Give the number of lines in the data below where the string "none" occurs, and nothing else.

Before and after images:

[Start of section]

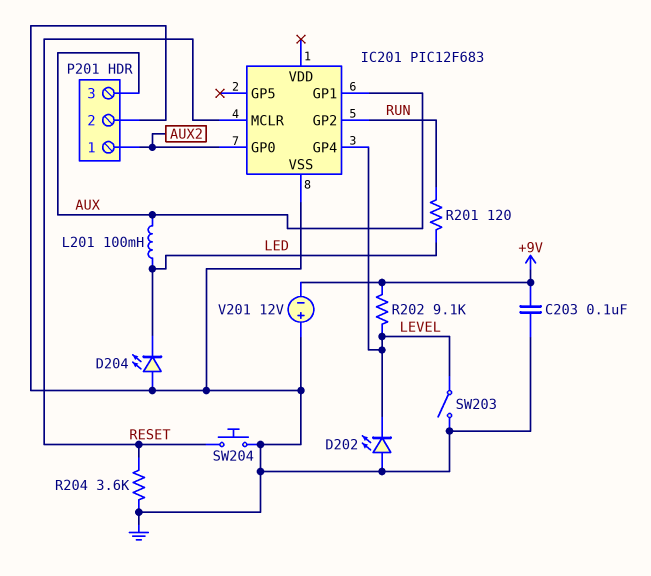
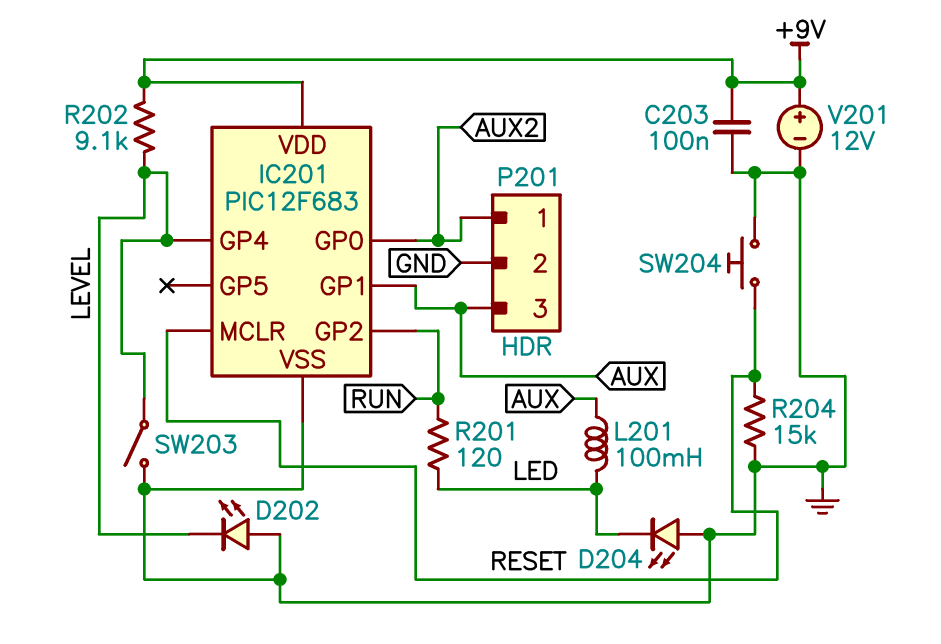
IC201 pin VDD: none -> +9V
R204: 3.6k (GND, RESET) -> 15k (GND, RESET)
V201: 12V (plus GND, minus +9V) -> 12V (plus +9V, minus GND)

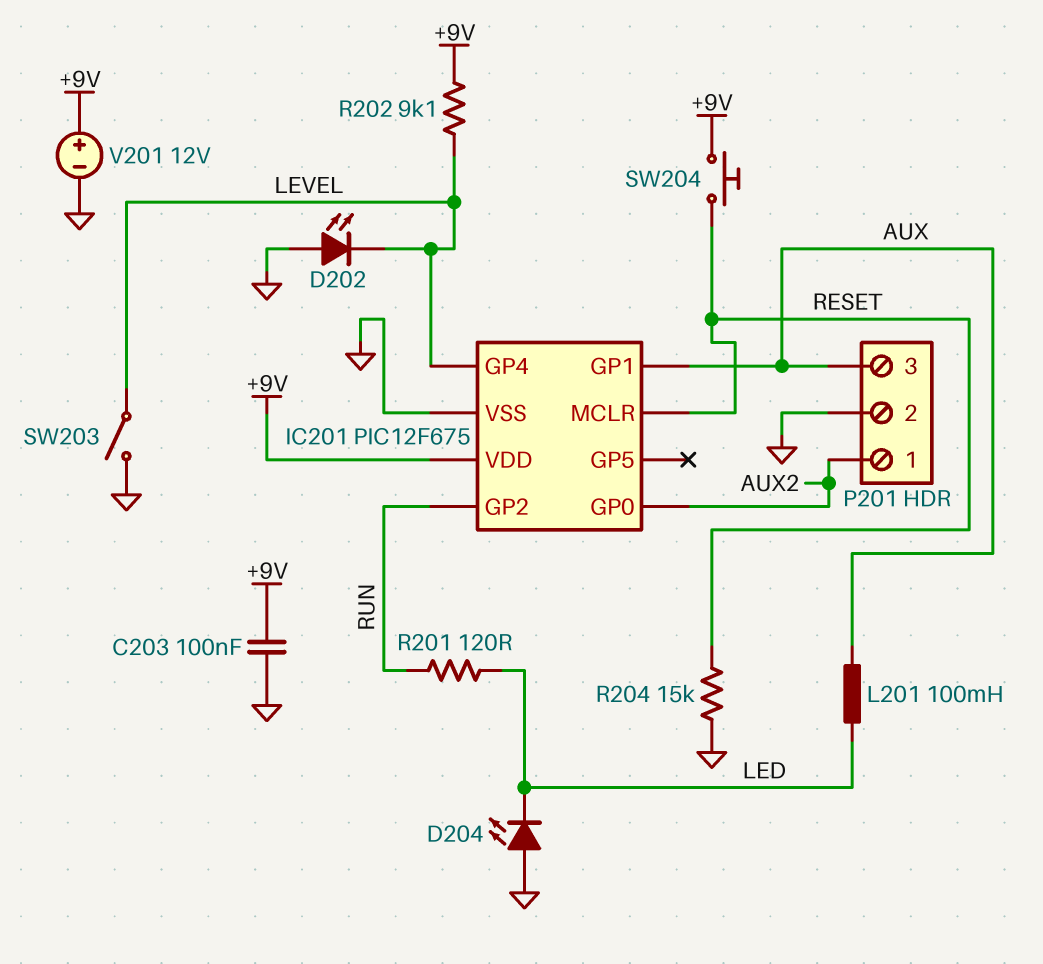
IC201: PIC12F683 -> PIC12F675
SW204: button (GND, RESET) -> button (+9V, RESET)

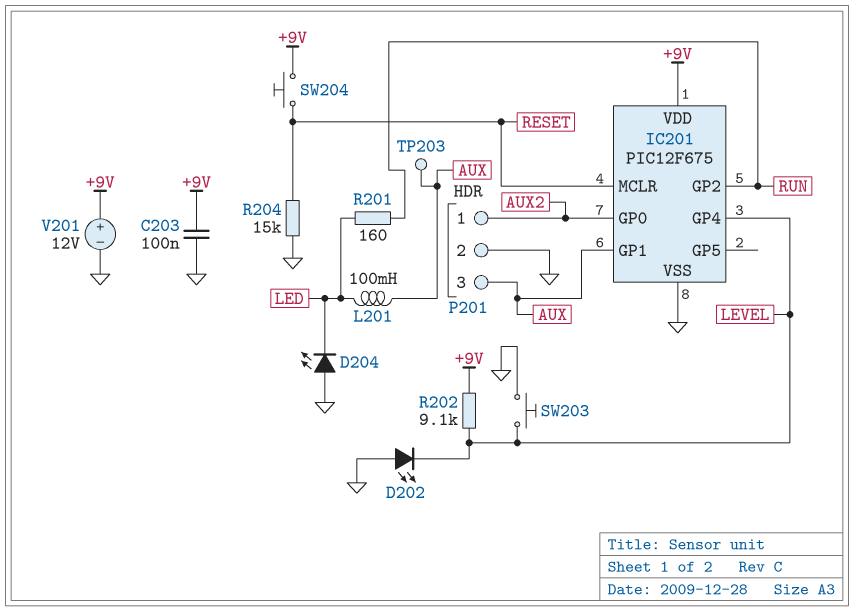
R201: 120 (LED, RUN) -> 160 (LED, RUN)
SW203: switch (GND, LEVEL) -> button (GND, LEVEL)
TP203: none -> test point (AUX)

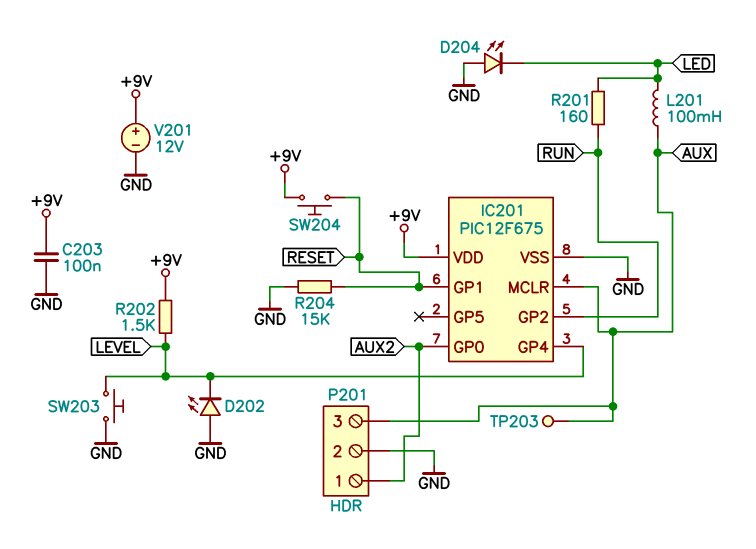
IC201 pin GP1: AUX -> RESET
IC201 pin MCLR: RESET -> AUX
R202: 9.1k (+9V, LEVEL) -> 1.5k (+9V, LEVEL)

[End of section]

* **Answer to the problem**
2